Requirement - Go to the line with "TP2: none -> test point (+9V)" in the records below, then output it and each following line exactly, up to and including the line with "U3: buffer (in". Skip pictures and add nothing.

··· Input for this task ···

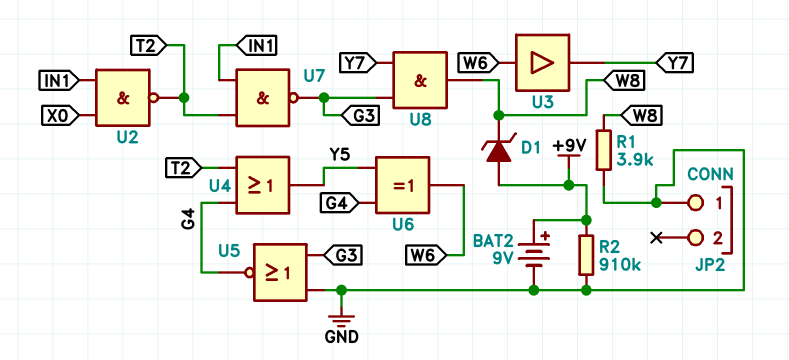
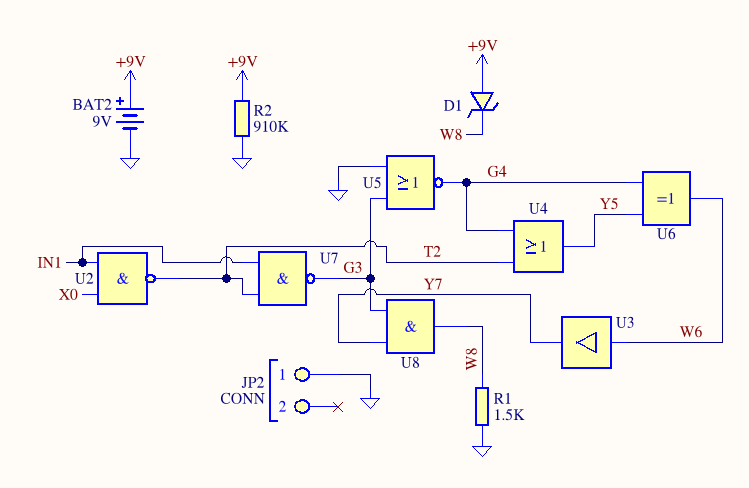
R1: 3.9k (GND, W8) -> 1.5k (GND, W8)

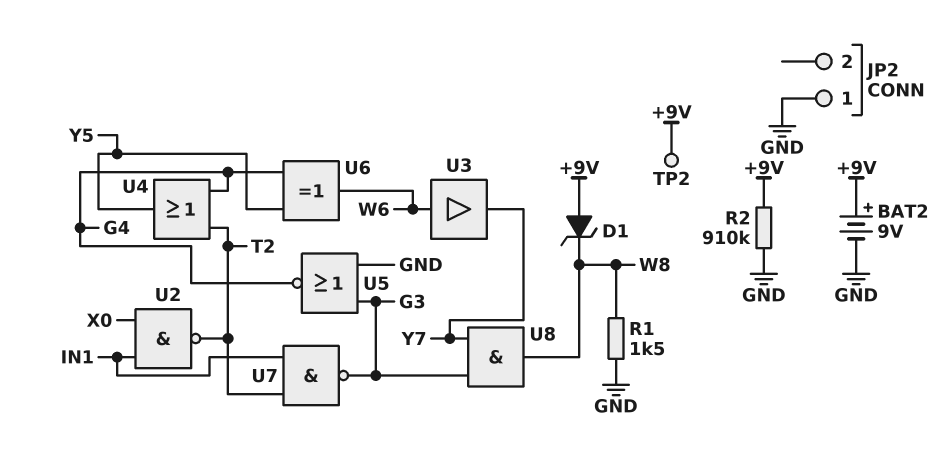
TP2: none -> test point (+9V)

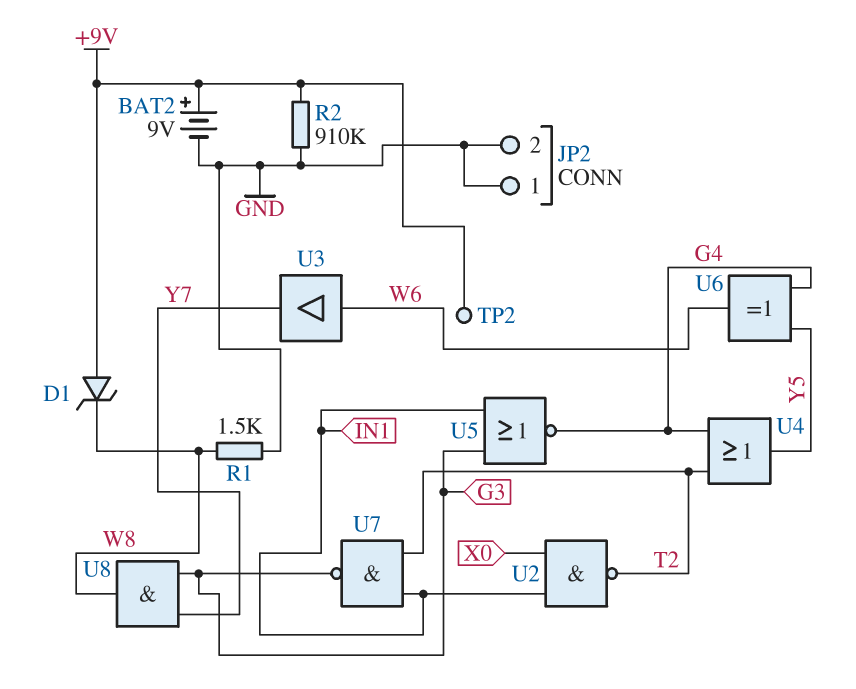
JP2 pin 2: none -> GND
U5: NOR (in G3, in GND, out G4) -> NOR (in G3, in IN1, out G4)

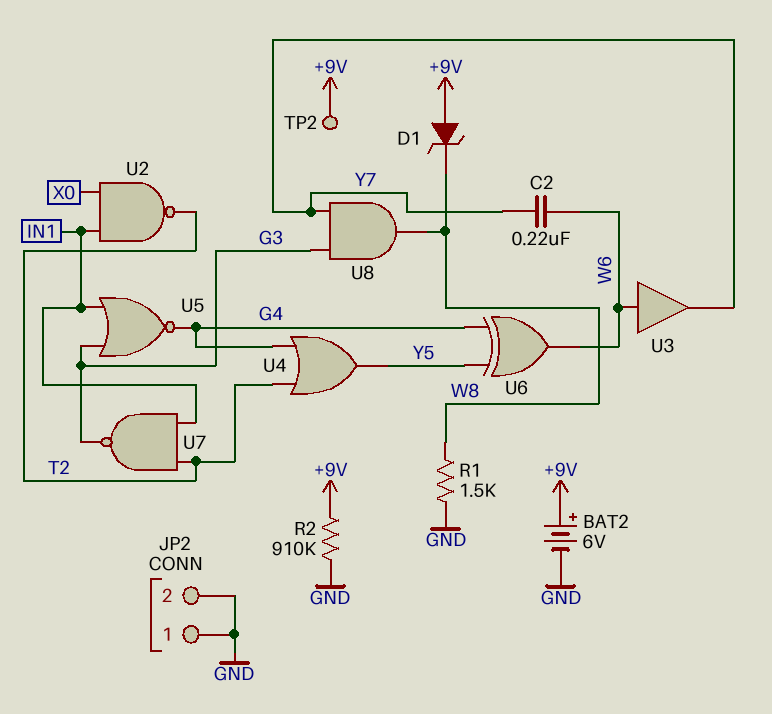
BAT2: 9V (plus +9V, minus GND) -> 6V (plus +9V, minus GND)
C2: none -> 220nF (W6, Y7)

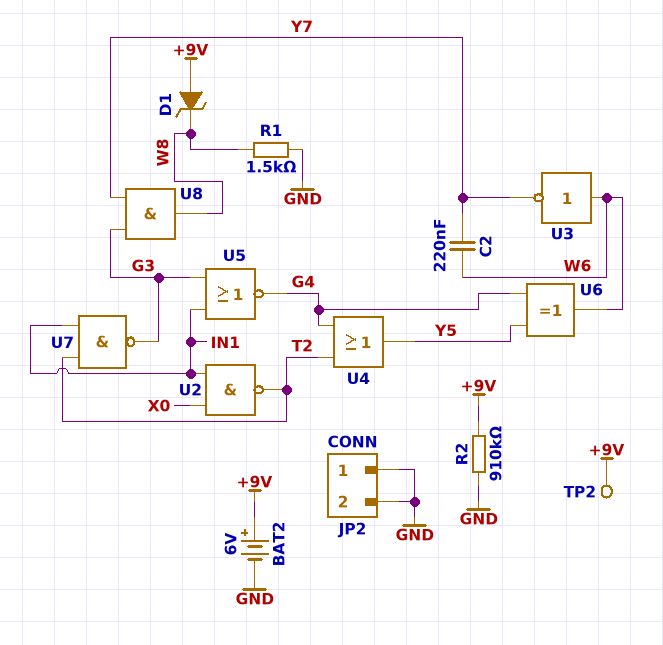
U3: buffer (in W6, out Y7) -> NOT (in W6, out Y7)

···
··· Input for this task ···

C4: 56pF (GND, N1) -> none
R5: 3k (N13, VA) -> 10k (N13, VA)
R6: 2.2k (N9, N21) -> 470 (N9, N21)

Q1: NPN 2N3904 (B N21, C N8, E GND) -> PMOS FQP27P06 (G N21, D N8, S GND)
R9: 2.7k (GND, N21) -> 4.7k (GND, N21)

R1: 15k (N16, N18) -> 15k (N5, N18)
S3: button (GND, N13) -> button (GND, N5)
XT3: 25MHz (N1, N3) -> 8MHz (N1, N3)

···

Result of the task -
TP2: none -> test point (+9V)

JP2 pin 2: none -> GND
U5: NOR (in G3, in GND, out G4) -> NOR (in G3, in IN1, out G4)

BAT2: 9V (plus +9V, minus GND) -> 6V (plus +9V, minus GND)
C2: none -> 220nF (W6, Y7)

U3: buffer (in W6, out Y7) -> NOT (in W6, out Y7)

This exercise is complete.